**EXERCISE GOAL**: Transcribe the entries exactly; images are not part of the copy.

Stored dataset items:

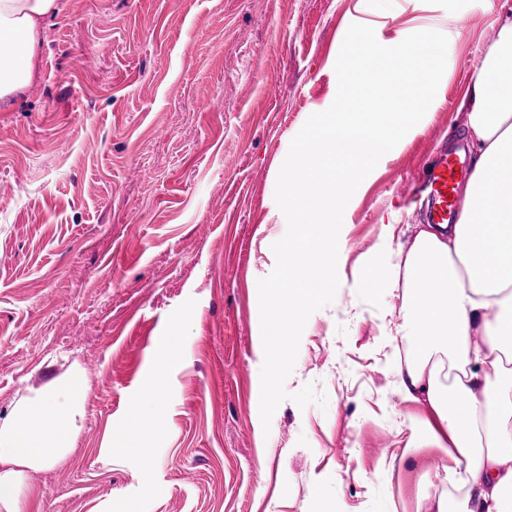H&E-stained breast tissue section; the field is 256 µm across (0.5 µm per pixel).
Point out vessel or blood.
I'll return each mask as SVG.
<instances>
[{
    "mask_svg": "<svg viewBox=\"0 0 512 512\" xmlns=\"http://www.w3.org/2000/svg\"><path fill=\"white\" fill-rule=\"evenodd\" d=\"M469 176V168L460 148L438 156L428 179L427 216L432 224L456 223L459 214L456 194Z\"/></svg>",
    "mask_w": 512,
    "mask_h": 512,
    "instance_id": "obj_1",
    "label": "vessel or blood"
}]
</instances>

**EXPECTED OUTPUT**:
H&E-stained breast tissue section; the field is 256 µm across (0.5 µm per pixel).
Point out vessel or blood.
I'll return each mask as SVG.
<instances>
[{
    "mask_svg": "<svg viewBox=\"0 0 512 512\" xmlns=\"http://www.w3.org/2000/svg\"><path fill=\"white\" fill-rule=\"evenodd\" d=\"M469 176V168L460 148L438 156L428 179L427 216L432 224L456 223L459 214L456 194Z\"/></svg>",
    "mask_w": 512,
    "mask_h": 512,
    "instance_id": "obj_1",
    "label": "vessel or blood"
}]
</instances>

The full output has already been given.